• **Assignment**
Copy out the lines below that hold the word "zener".

Recorded information section start

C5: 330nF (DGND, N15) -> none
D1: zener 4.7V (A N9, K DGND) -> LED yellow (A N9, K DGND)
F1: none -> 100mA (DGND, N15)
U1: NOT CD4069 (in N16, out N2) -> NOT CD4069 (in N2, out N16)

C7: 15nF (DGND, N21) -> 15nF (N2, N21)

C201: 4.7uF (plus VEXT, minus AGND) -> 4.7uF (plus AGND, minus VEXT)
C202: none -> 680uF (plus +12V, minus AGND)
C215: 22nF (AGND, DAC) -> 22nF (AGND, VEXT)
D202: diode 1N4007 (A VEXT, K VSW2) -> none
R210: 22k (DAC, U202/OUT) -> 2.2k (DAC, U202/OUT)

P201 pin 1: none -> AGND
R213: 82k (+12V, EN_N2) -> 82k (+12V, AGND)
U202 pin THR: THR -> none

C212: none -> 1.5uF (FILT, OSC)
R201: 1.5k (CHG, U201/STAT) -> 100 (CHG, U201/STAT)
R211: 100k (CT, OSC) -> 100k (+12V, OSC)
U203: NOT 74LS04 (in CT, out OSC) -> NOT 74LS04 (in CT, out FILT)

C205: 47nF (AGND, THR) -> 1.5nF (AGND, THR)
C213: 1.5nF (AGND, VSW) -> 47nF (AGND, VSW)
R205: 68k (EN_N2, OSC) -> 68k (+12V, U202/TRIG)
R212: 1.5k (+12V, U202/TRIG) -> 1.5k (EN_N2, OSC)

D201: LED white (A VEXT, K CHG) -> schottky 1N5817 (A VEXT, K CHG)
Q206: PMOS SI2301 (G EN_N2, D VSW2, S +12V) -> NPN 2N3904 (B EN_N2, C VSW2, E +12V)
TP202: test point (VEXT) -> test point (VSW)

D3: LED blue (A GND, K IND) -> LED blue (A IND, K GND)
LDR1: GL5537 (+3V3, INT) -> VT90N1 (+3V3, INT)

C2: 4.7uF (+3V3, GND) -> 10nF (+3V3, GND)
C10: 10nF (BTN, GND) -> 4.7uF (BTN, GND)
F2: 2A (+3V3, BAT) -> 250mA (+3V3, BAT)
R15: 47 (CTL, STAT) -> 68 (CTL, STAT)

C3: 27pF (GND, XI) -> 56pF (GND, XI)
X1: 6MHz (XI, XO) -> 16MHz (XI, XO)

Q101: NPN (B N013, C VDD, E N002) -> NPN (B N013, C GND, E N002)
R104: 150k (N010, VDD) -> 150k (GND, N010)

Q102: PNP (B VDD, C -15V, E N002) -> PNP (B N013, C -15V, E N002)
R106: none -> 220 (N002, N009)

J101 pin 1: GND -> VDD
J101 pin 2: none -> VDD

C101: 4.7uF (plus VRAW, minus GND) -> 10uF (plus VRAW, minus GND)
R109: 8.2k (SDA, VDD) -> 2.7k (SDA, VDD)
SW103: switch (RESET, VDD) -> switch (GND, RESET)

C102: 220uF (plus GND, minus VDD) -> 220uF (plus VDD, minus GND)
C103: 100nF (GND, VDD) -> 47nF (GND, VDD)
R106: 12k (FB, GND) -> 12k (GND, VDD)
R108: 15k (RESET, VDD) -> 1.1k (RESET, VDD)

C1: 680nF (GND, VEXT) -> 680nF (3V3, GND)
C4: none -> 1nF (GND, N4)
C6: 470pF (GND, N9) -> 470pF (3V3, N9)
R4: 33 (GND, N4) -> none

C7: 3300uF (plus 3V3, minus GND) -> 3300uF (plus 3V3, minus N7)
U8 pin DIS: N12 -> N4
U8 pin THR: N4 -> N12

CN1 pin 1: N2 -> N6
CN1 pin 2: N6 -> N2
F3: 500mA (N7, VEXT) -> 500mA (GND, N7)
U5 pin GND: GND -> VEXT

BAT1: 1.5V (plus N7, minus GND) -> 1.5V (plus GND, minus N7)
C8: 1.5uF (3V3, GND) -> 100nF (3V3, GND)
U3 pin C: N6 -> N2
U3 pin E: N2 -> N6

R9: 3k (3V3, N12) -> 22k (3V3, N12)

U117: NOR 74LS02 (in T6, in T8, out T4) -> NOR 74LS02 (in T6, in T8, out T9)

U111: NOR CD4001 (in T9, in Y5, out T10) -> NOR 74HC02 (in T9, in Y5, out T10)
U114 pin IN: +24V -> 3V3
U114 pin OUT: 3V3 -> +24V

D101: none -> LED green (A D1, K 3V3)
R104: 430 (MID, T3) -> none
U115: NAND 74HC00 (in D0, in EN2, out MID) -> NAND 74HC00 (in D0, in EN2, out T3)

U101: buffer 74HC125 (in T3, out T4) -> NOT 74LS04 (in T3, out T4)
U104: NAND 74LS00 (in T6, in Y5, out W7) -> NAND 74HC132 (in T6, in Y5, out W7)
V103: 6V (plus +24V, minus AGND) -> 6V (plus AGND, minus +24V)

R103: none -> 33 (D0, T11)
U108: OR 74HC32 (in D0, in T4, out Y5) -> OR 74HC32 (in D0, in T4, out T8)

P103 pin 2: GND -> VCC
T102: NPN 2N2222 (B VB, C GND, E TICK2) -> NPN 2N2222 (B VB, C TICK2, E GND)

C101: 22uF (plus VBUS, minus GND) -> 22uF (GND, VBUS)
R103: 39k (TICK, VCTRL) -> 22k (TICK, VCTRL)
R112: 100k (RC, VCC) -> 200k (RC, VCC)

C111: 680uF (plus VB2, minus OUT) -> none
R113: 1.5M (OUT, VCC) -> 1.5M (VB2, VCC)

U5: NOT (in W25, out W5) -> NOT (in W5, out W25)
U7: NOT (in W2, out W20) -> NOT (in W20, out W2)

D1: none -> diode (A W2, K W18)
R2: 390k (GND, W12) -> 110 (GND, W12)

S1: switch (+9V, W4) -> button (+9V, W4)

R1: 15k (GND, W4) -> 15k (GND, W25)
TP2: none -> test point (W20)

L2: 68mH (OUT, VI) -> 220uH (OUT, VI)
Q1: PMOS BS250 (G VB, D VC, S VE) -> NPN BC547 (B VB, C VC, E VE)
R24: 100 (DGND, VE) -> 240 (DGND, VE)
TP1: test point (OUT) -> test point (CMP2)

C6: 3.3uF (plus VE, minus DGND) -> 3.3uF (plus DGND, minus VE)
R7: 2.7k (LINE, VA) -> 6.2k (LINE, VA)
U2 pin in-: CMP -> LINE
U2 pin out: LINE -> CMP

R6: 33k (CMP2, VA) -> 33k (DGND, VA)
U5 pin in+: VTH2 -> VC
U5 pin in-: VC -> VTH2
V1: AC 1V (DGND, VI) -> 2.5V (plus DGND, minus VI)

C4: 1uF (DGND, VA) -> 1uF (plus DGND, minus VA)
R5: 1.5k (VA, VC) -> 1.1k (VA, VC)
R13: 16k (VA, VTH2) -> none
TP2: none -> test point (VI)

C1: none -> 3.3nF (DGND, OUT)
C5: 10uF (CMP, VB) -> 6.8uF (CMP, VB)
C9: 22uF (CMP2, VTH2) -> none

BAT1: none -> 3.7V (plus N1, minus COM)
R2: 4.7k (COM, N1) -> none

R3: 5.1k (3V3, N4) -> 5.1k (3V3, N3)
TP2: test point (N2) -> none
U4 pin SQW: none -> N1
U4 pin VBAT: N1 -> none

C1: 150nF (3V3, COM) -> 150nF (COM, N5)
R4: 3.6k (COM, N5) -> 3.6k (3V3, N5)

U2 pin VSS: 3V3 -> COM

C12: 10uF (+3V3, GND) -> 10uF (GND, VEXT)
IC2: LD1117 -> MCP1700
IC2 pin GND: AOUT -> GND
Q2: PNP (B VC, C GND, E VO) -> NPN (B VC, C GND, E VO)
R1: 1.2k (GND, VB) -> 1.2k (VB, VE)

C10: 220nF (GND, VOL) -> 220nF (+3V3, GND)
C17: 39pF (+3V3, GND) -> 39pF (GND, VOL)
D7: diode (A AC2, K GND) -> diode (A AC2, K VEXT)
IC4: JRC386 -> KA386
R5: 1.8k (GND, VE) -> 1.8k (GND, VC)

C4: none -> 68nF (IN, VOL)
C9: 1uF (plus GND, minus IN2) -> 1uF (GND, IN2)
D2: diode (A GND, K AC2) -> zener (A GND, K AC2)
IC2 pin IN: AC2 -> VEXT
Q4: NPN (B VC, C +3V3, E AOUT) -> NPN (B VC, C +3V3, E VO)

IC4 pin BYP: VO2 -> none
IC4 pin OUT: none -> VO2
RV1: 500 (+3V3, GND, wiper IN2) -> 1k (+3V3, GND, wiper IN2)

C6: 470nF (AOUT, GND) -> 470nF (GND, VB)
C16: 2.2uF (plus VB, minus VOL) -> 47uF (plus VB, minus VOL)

Recorded information section end

• **Solution to the exercise**
D1: zener 4.7V (A N9, K DGND) -> LED yellow (A N9, K DGND)
D2: diode (A GND, K AC2) -> zener (A GND, K AC2)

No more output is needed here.